(Before and after images)
....

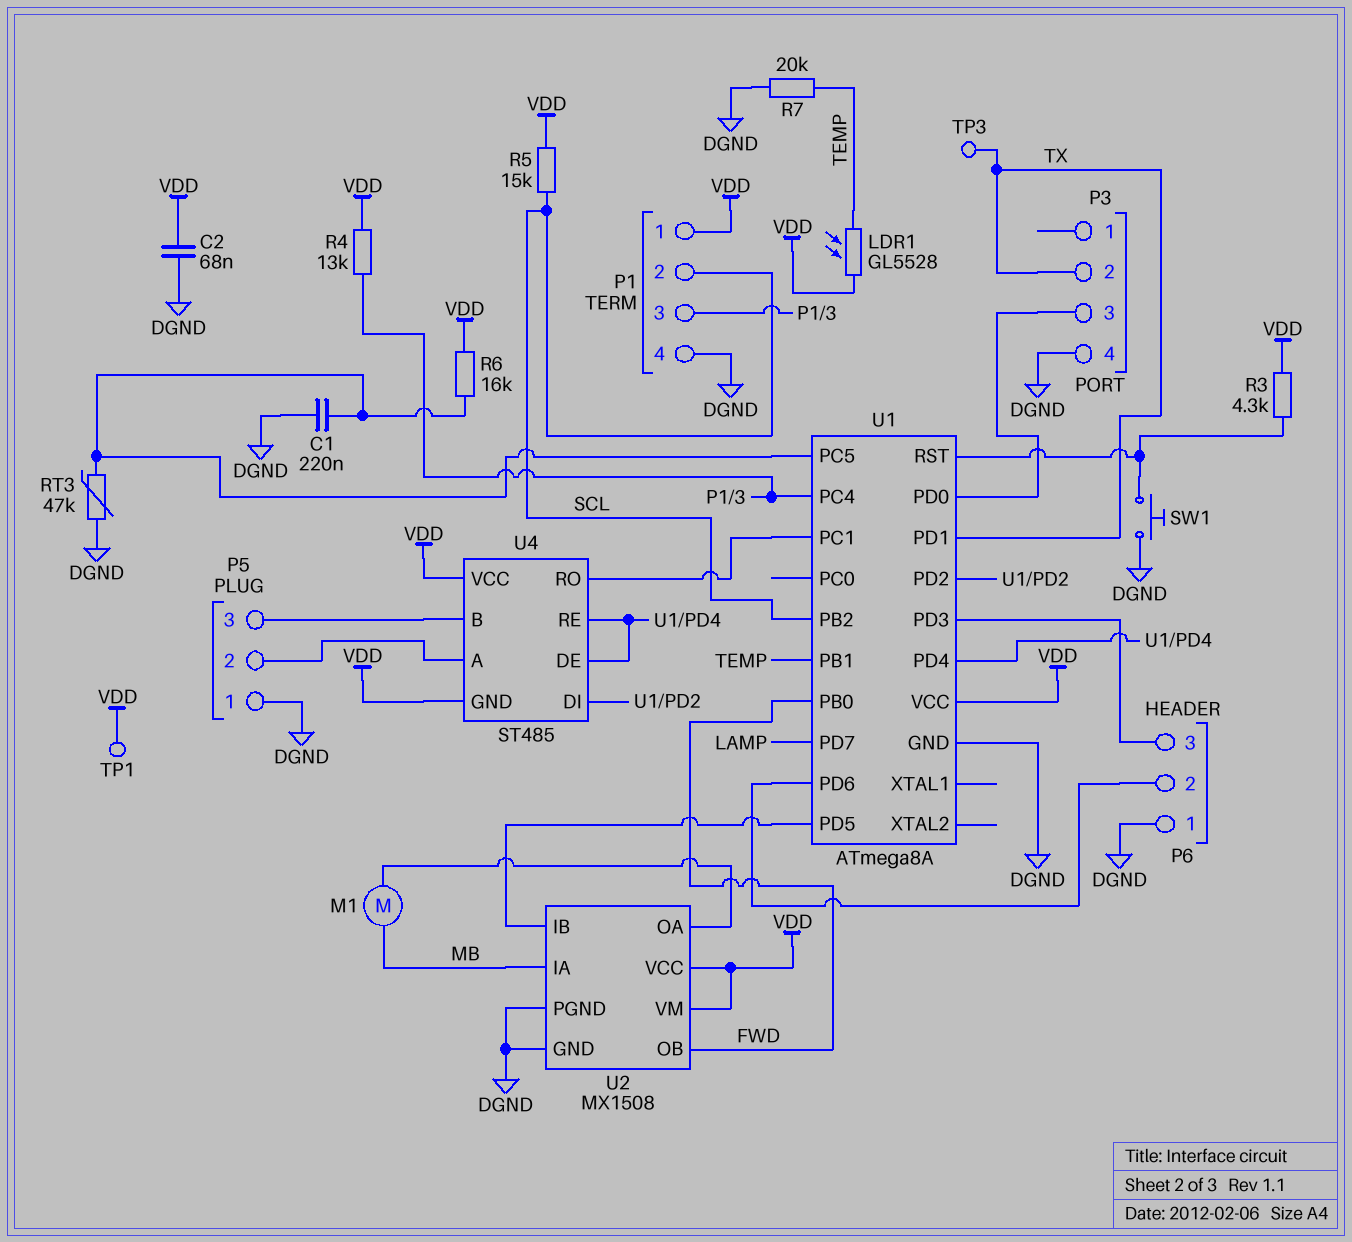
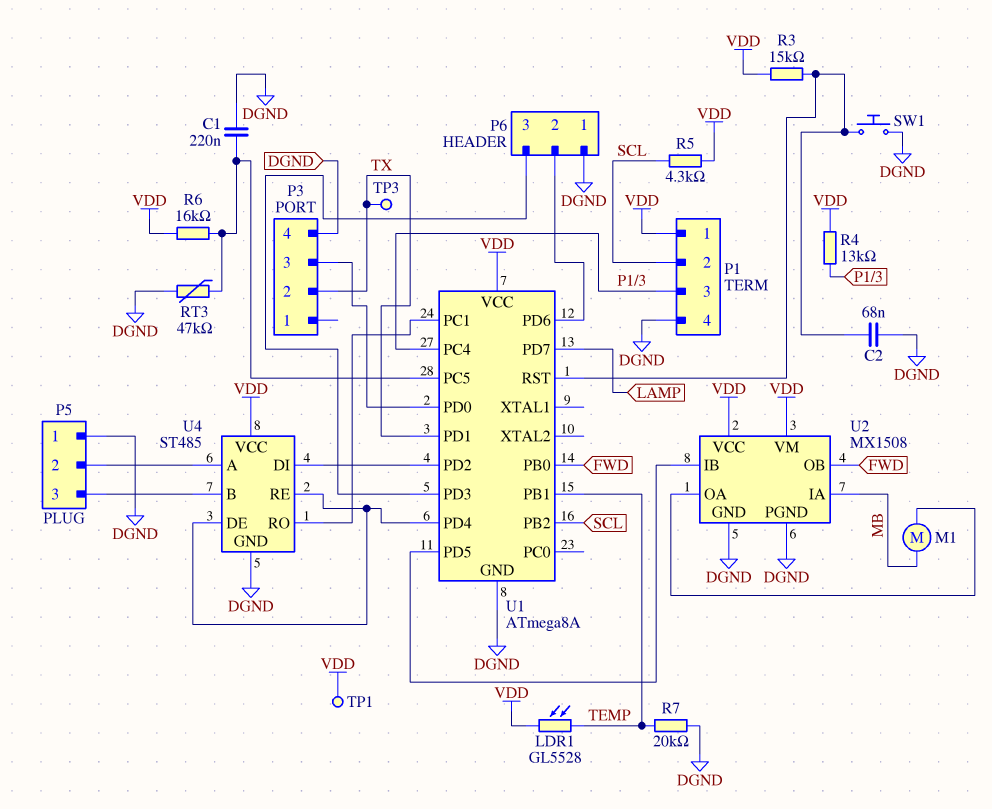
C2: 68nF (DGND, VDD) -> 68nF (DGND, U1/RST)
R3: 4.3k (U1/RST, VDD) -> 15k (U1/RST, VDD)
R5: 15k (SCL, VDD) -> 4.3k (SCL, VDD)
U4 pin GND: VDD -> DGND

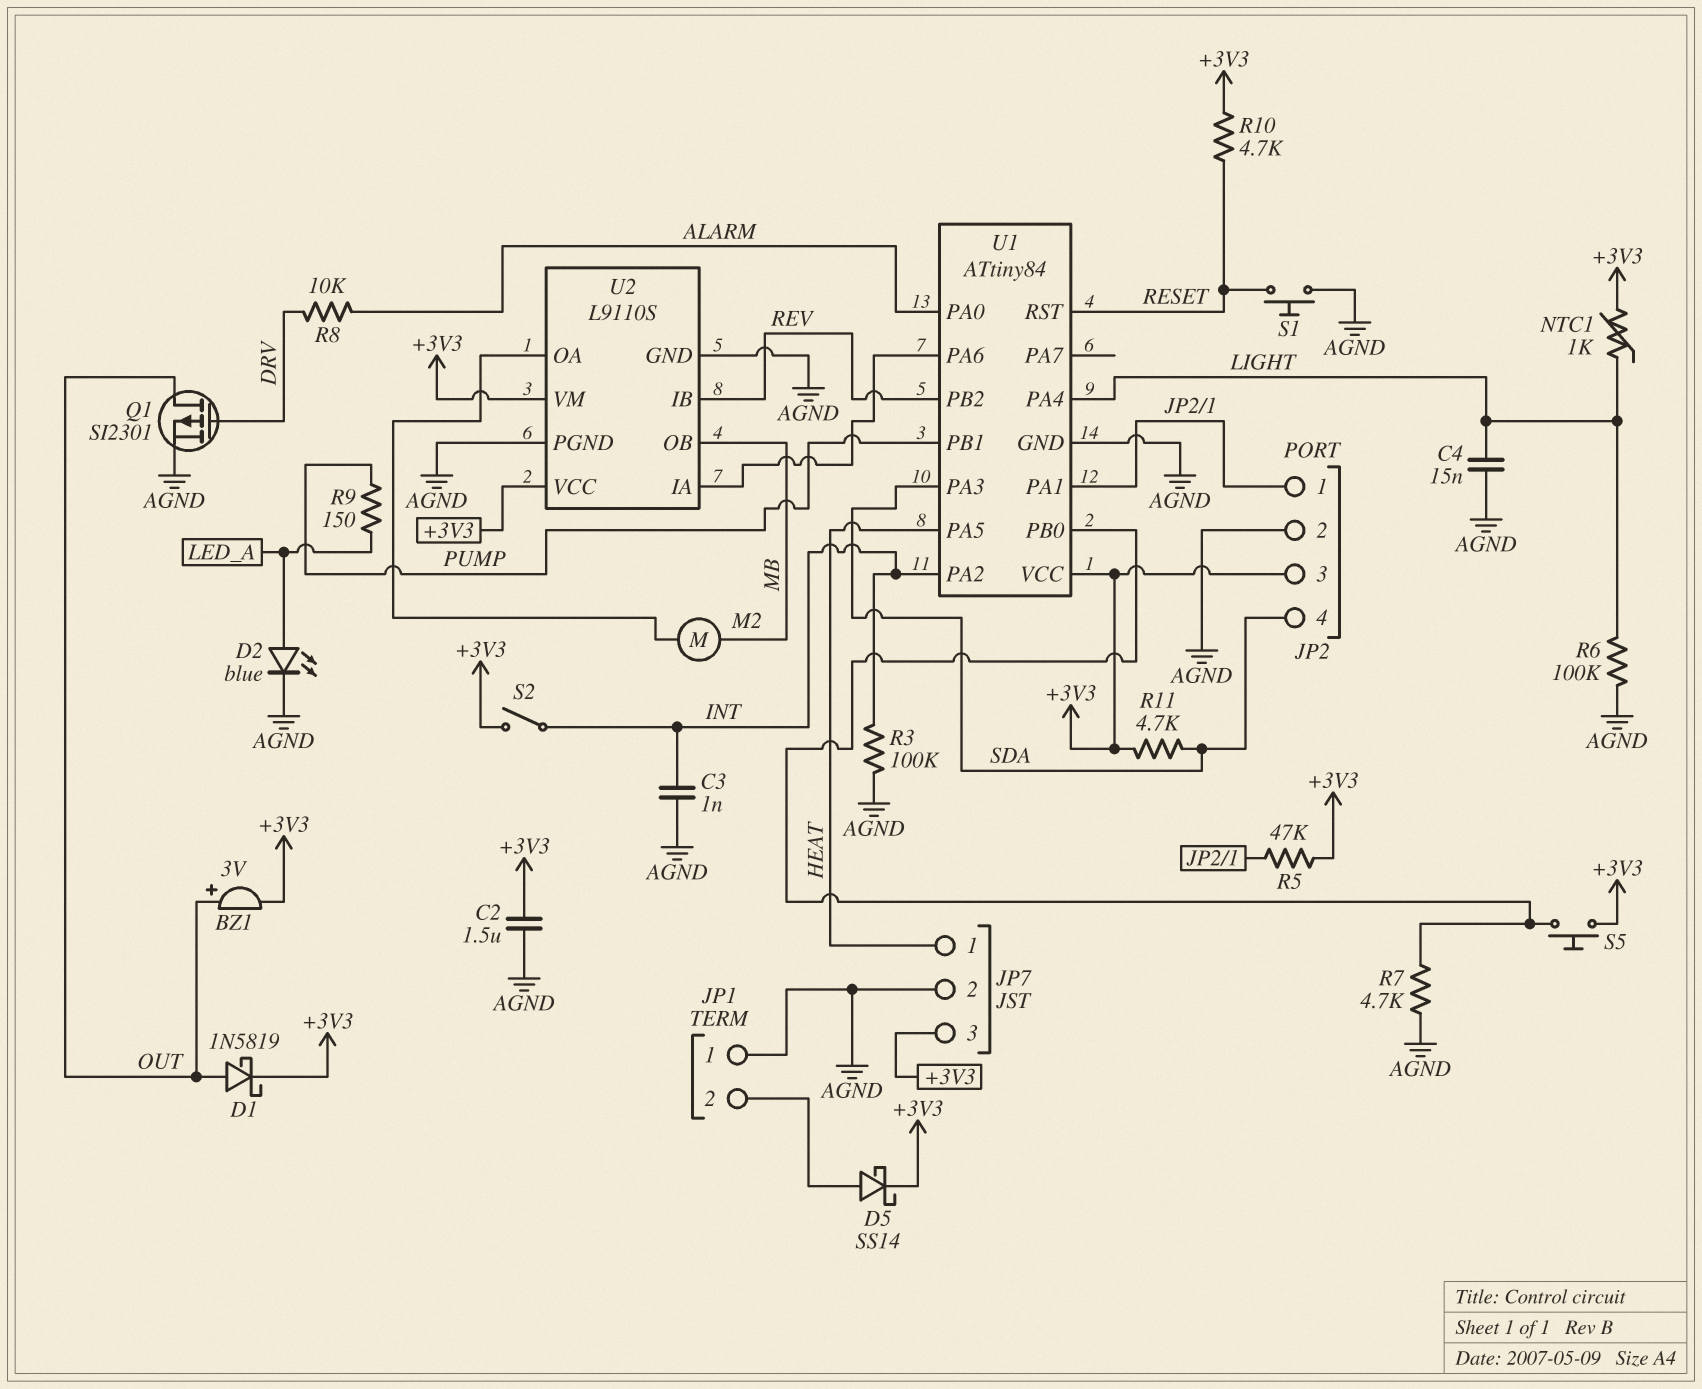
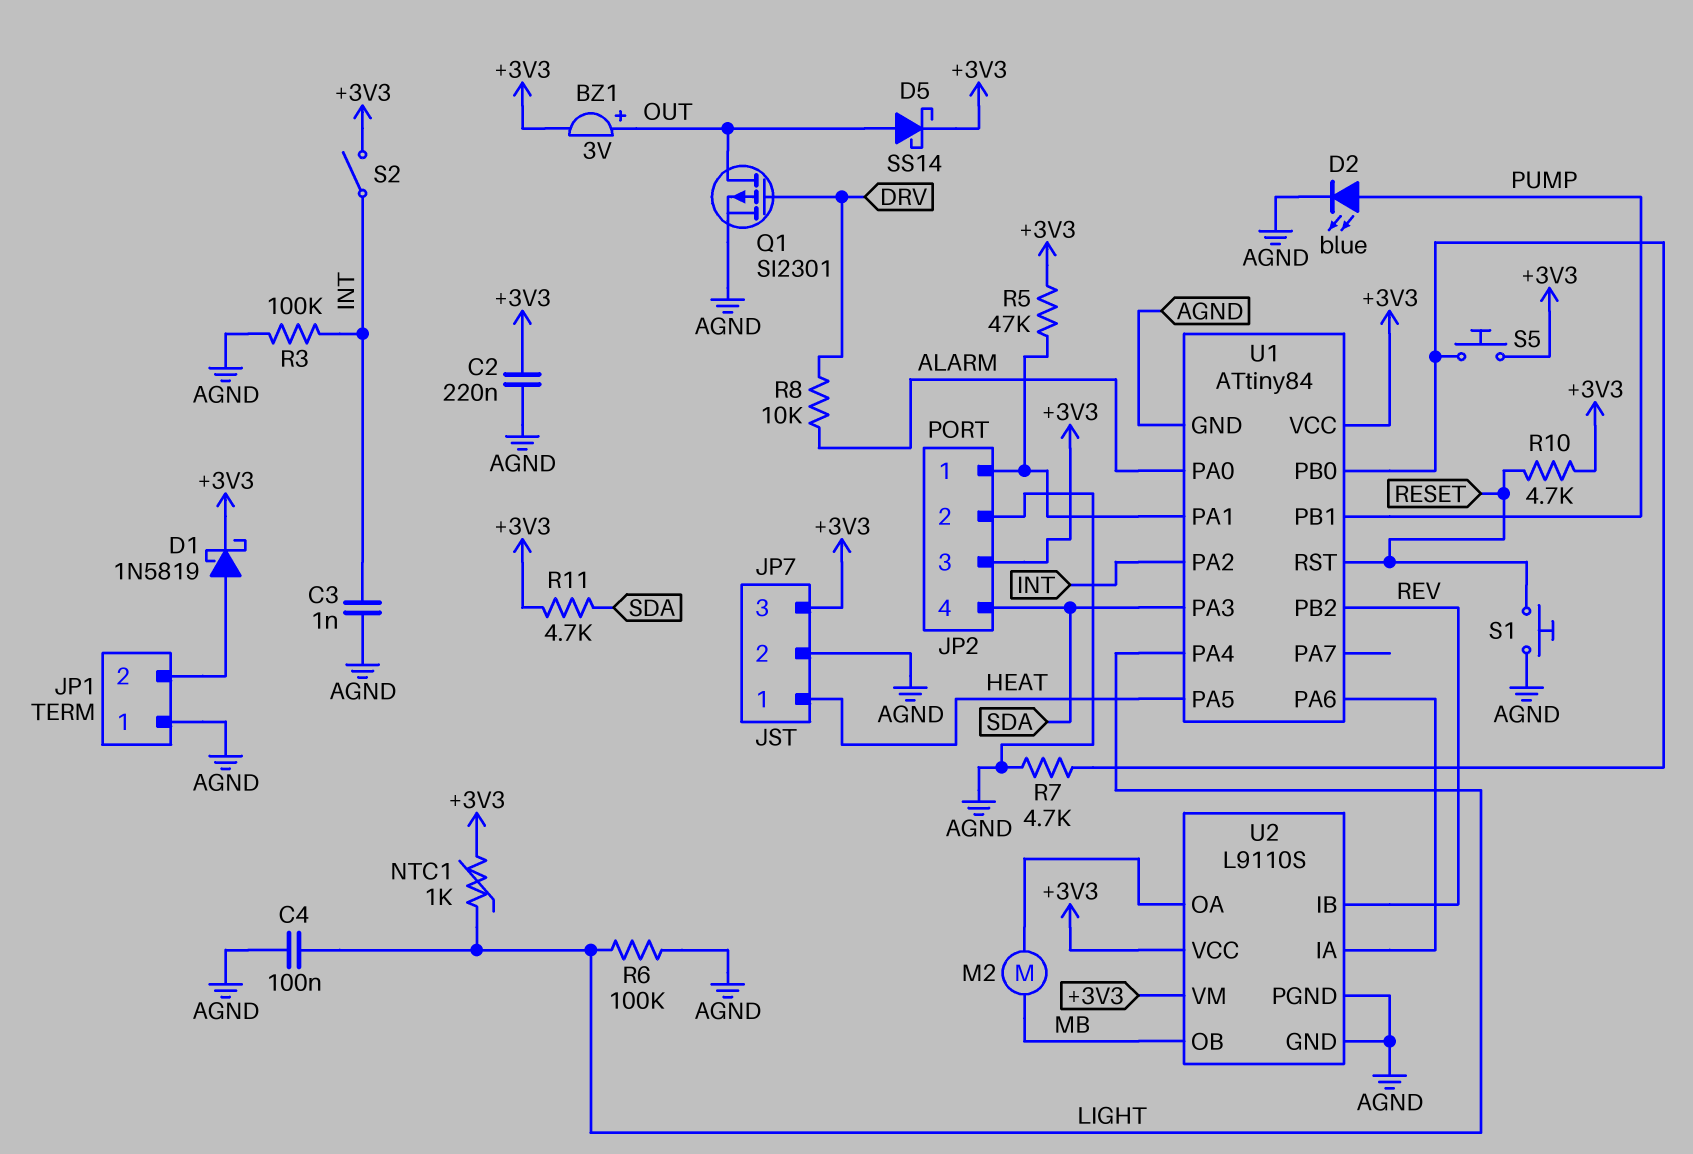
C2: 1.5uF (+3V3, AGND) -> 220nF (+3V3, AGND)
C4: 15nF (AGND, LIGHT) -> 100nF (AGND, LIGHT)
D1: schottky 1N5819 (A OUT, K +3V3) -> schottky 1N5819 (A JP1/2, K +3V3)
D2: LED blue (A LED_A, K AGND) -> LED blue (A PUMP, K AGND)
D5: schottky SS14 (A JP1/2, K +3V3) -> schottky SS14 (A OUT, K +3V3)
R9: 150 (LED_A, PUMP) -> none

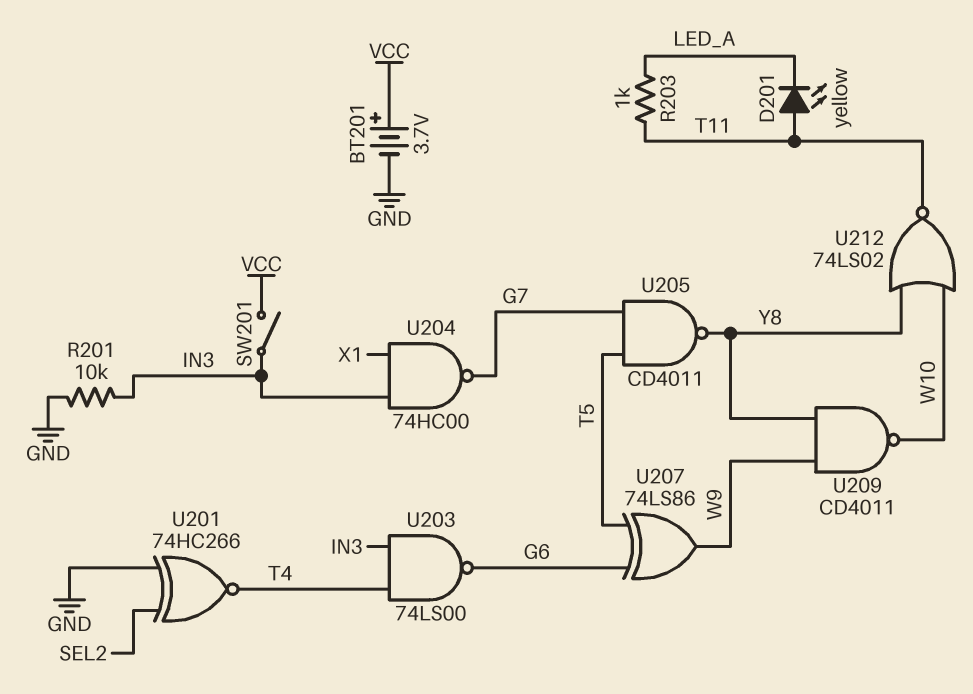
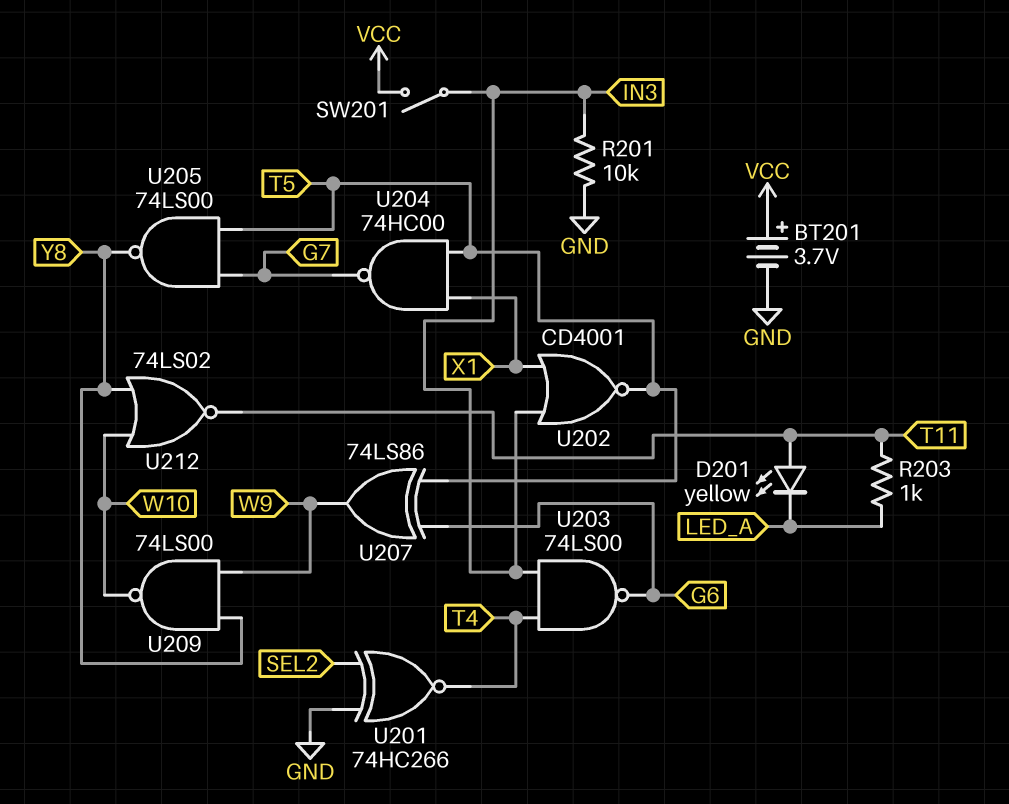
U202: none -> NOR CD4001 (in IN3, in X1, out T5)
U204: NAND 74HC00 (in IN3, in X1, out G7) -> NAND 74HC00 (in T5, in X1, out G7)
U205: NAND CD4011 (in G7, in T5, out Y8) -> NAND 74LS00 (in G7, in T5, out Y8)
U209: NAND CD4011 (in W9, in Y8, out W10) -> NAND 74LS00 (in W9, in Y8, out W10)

....

TASK TO COMPLETE:
Using the records above, report each line with the string "DGND".

SOLUTION FOR THIS PROBLEM:
C2: 68nF (DGND, VDD) -> 68nF (DGND, U1/RST)
U4 pin GND: VDD -> DGND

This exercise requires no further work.